* _WHAT YOU HAVE TO DO_
Search the entries for lines that contain the word "battery", and report each one found.

*** Opening of DATASET RECORDS ***

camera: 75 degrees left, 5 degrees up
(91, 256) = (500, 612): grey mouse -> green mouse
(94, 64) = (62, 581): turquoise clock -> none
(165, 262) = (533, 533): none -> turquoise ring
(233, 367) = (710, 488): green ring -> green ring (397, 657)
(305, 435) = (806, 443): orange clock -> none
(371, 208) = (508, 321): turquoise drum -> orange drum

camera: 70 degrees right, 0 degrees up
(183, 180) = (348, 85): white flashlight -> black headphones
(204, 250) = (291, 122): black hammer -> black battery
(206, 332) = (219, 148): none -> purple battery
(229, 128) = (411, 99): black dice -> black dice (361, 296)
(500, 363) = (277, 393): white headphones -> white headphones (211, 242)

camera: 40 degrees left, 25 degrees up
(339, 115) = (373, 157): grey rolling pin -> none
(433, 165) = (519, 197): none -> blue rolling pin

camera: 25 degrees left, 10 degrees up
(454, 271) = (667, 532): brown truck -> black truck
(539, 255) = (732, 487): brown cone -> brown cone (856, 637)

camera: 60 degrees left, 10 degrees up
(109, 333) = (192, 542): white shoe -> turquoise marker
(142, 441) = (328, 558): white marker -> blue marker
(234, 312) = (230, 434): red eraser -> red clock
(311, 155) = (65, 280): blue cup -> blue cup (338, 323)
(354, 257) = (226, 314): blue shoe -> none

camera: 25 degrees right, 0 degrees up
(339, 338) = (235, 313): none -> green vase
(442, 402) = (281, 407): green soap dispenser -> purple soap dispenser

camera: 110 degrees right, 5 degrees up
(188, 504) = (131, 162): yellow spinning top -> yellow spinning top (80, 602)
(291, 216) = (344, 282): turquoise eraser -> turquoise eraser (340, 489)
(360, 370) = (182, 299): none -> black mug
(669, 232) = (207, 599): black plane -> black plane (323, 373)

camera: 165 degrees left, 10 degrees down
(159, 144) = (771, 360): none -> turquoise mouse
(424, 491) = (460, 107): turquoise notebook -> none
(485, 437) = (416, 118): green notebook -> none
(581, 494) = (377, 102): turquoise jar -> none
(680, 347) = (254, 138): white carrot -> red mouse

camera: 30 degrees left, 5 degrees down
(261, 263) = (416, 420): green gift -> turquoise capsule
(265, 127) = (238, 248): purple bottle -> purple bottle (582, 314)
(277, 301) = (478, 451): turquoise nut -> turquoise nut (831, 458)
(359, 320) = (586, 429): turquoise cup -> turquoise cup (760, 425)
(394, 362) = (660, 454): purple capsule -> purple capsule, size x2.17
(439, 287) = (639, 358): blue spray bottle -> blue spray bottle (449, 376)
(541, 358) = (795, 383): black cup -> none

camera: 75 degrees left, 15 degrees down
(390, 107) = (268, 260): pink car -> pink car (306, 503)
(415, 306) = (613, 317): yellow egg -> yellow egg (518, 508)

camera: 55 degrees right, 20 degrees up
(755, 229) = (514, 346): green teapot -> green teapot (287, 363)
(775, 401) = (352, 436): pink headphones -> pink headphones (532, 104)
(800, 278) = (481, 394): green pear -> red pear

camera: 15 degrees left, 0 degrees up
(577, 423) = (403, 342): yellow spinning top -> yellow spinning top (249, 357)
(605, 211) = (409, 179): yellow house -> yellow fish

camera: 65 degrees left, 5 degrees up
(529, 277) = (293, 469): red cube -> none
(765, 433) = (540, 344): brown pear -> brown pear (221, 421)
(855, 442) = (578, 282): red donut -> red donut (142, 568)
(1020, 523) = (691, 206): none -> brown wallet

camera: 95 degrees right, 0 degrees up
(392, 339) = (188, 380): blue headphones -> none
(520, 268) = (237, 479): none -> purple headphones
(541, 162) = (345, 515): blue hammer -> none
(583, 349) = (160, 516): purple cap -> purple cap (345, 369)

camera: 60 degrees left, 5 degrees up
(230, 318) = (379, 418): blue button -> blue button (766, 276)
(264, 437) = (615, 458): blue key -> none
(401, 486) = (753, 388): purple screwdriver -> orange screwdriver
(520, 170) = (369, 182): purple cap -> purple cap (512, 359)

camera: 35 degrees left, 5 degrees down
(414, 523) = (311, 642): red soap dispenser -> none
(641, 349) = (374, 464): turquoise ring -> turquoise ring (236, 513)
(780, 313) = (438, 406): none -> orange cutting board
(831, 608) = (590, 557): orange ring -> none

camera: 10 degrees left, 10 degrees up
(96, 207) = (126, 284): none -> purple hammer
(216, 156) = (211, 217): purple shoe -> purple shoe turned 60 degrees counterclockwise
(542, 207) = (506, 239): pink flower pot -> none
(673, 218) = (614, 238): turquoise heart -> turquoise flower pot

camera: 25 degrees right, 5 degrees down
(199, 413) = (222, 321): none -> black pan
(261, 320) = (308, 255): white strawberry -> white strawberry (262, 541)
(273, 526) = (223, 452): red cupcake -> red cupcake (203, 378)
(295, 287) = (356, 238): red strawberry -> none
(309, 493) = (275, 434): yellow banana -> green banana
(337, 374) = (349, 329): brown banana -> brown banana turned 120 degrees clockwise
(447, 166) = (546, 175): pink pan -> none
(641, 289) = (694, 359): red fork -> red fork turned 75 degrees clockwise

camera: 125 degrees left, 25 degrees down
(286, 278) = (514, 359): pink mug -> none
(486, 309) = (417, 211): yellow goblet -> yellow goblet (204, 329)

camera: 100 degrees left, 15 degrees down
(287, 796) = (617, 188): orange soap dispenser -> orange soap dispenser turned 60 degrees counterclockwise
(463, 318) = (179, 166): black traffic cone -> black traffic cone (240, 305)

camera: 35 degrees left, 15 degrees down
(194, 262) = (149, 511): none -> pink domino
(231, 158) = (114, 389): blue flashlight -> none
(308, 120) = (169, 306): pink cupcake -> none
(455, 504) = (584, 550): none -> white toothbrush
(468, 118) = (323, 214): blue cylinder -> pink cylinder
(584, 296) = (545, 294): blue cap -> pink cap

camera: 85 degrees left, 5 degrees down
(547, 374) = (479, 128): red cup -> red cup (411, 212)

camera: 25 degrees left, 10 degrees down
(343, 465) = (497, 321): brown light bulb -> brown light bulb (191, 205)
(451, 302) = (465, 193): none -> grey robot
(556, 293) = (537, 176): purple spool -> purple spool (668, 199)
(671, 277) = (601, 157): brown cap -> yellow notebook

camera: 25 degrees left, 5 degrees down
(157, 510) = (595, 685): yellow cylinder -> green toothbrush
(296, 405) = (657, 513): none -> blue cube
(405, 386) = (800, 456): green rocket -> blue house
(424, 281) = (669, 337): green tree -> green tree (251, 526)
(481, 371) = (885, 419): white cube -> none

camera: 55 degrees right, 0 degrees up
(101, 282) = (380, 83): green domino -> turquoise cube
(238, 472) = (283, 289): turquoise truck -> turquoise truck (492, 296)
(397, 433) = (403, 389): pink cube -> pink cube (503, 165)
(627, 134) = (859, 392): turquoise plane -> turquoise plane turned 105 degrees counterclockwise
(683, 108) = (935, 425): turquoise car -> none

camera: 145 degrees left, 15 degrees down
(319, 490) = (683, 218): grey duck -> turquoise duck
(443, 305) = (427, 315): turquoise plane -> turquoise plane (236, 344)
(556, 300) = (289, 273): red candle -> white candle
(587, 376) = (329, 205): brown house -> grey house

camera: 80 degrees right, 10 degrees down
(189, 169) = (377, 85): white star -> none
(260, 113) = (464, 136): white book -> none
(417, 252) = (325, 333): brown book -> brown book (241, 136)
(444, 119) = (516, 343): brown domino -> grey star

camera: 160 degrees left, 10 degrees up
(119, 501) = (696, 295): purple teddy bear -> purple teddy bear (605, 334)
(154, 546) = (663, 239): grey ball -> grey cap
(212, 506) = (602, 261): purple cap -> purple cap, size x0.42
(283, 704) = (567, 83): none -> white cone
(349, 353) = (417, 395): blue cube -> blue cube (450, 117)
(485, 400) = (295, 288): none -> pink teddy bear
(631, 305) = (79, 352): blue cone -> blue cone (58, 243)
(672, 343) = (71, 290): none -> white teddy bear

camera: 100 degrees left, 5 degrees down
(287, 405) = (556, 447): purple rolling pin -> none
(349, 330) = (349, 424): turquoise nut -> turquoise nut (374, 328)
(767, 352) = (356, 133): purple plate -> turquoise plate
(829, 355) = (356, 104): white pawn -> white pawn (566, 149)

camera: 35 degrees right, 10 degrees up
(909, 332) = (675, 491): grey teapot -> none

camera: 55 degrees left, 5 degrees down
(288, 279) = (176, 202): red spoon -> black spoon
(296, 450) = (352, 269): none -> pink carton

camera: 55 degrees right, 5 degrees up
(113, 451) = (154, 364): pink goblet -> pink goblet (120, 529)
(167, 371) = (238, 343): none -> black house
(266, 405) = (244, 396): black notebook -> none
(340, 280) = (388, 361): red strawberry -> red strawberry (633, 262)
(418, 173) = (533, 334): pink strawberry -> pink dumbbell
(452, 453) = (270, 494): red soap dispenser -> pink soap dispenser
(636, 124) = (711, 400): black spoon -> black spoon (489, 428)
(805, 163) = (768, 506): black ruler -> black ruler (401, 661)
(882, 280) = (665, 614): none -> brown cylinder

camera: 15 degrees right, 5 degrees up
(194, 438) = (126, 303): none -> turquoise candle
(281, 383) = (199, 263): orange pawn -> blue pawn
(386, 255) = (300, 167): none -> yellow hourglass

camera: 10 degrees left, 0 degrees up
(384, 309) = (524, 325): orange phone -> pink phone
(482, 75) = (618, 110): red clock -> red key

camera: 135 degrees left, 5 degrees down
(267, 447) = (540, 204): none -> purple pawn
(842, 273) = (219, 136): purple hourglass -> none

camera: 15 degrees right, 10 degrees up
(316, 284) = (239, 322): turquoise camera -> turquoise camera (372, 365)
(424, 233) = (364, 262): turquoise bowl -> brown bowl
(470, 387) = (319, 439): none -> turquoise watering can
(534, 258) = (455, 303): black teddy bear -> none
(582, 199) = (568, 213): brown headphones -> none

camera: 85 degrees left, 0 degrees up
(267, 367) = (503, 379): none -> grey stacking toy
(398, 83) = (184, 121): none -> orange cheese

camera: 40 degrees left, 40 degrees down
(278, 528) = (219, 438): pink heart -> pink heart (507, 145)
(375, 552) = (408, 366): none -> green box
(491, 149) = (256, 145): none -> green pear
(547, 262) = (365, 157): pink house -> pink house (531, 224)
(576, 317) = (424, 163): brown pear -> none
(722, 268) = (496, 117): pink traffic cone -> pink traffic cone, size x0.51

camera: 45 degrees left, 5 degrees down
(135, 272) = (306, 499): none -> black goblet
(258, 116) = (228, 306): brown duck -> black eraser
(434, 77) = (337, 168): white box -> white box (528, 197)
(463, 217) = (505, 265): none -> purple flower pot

*** Close of DATASET RECORDS ***

* _SOLUTION TO THIS EXERCISE_
(204, 250) = (291, 122): black hammer -> black battery
(206, 332) = (219, 148): none -> purple battery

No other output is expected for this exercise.